> [Requirement] Each line below should be retyped exactly, with no pictures.

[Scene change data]
┄┄┄┄┄┄┄┄┄┄┄┄┄┄┄┄┄┄┄┄

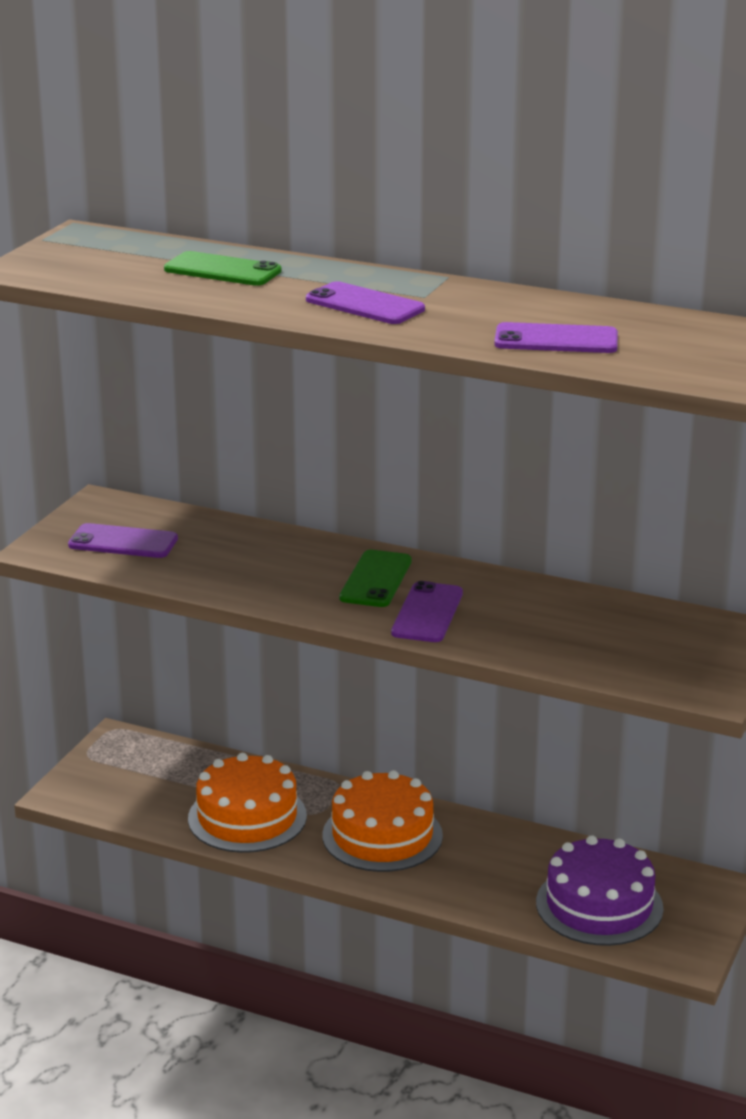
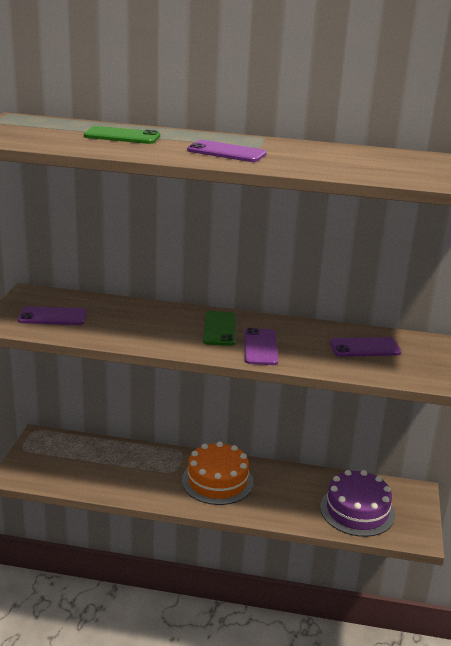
camera: 15 degrees left, 0 degrees up
(247, 817) = (133, 478): orange cake -> none
(556, 340) = (360, 168): purple phone -> purple phone (364, 348)

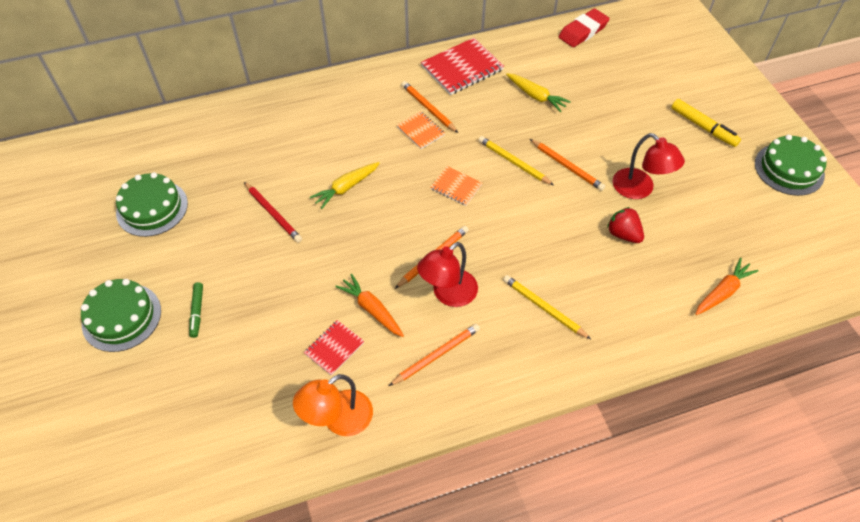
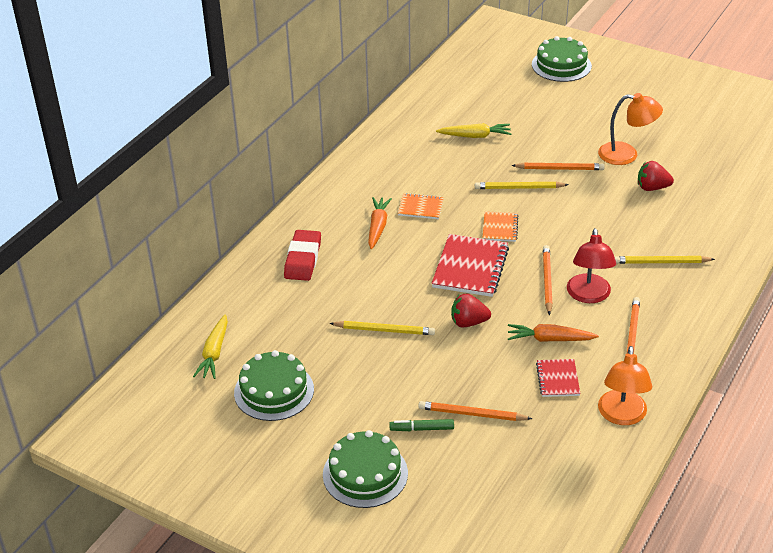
camera: 40 degrees left, 15 degrees down
(197, 312) = (422, 429): green marker -> green marker turned 135 degrees clockwise
(273, 213) = (384, 330): red pencil -> yellow pencil
(334, 250) = (468, 322): none -> red strawberry
(346, 188) = (417, 278): yellow carrot -> yellow carrot (214, 353)
(428, 108) = (404, 189): orange pencil -> orange pencil (472, 414)
(456, 187) = (500, 228): orange notebook -> orange notebook turned 75 degrees counterclockwise
(462, 68) = (391, 148): red notebook -> red notebook (470, 267)
(583, 31) = (450, 74): red eraser -> red eraser (303, 259)
(639, 189) = (626, 155): red lamp -> orange lamp
(703, 127) = (616, 92): yellow marker -> none
(722, 292) = (753, 183): orange carrot -> orange carrot (378, 227)
(789, 169) = (701, 88): green cake -> green cake (561, 65)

┄┄┄┄┄┄┄┄┄┄┄┄┄┄┄┄┄┄┄┄

> [Task result]
camera: 15 degrees left, 0 degrees up
(247, 817) = (133, 478): orange cake -> none
(556, 340) = (360, 168): purple phone -> purple phone (364, 348)

camera: 40 degrees left, 15 degrees down
(197, 312) = (422, 429): green marker -> green marker turned 135 degrees clockwise
(273, 213) = (384, 330): red pencil -> yellow pencil
(334, 250) = (468, 322): none -> red strawberry
(346, 188) = (417, 278): yellow carrot -> yellow carrot (214, 353)
(428, 108) = (404, 189): orange pencil -> orange pencil (472, 414)
(456, 187) = (500, 228): orange notebook -> orange notebook turned 75 degrees counterclockwise
(462, 68) = (391, 148): red notebook -> red notebook (470, 267)
(583, 31) = (450, 74): red eraser -> red eraser (303, 259)
(639, 189) = (626, 155): red lamp -> orange lamp
(703, 127) = (616, 92): yellow marker -> none
(722, 292) = (753, 183): orange carrot -> orange carrot (378, 227)
(789, 169) = (701, 88): green cake -> green cake (561, 65)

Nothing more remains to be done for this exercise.